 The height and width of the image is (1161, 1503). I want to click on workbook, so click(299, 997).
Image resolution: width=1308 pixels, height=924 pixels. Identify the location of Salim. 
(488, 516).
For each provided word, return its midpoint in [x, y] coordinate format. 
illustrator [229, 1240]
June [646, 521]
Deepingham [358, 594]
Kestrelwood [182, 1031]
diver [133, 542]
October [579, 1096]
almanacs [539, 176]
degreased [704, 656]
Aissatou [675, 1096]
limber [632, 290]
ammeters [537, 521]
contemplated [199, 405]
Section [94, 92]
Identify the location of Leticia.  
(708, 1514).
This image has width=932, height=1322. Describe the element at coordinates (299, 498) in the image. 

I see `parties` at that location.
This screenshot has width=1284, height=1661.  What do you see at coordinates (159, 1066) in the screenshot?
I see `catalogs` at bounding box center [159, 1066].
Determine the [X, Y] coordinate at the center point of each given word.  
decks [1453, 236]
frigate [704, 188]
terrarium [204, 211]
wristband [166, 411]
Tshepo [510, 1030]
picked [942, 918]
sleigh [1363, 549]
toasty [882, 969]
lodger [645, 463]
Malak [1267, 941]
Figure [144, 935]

• **TO BE DONE**
Repeat every line of the records above word for word.

• **EXERCISE ANSWER**
 The height and width of the image is (1161, 1503). I want to click on workbook, so click(299, 997).
Image resolution: width=1308 pixels, height=924 pixels. Identify the location of Salim. 
(488, 516).
For each provided word, return its midpoint in [x, y] coordinate format. 
illustrator [229, 1240]
June [646, 521]
Deepingham [358, 594]
Kestrelwood [182, 1031]
diver [133, 542]
October [579, 1096]
almanacs [539, 176]
degreased [704, 656]
Aissatou [675, 1096]
limber [632, 290]
ammeters [537, 521]
contemplated [199, 405]
Section [94, 92]
Identify the location of Leticia.  
(708, 1514).
This image has width=932, height=1322. Describe the element at coordinates (299, 498) in the image. 

I see `parties` at that location.
This screenshot has width=1284, height=1661.  What do you see at coordinates (159, 1066) in the screenshot?
I see `catalogs` at bounding box center [159, 1066].
Determine the [X, Y] coordinate at the center point of each given word.  
decks [1453, 236]
frigate [704, 188]
terrarium [204, 211]
wristband [166, 411]
Tshepo [510, 1030]
picked [942, 918]
sleigh [1363, 549]
toasty [882, 969]
lodger [645, 463]
Malak [1267, 941]
Figure [144, 935]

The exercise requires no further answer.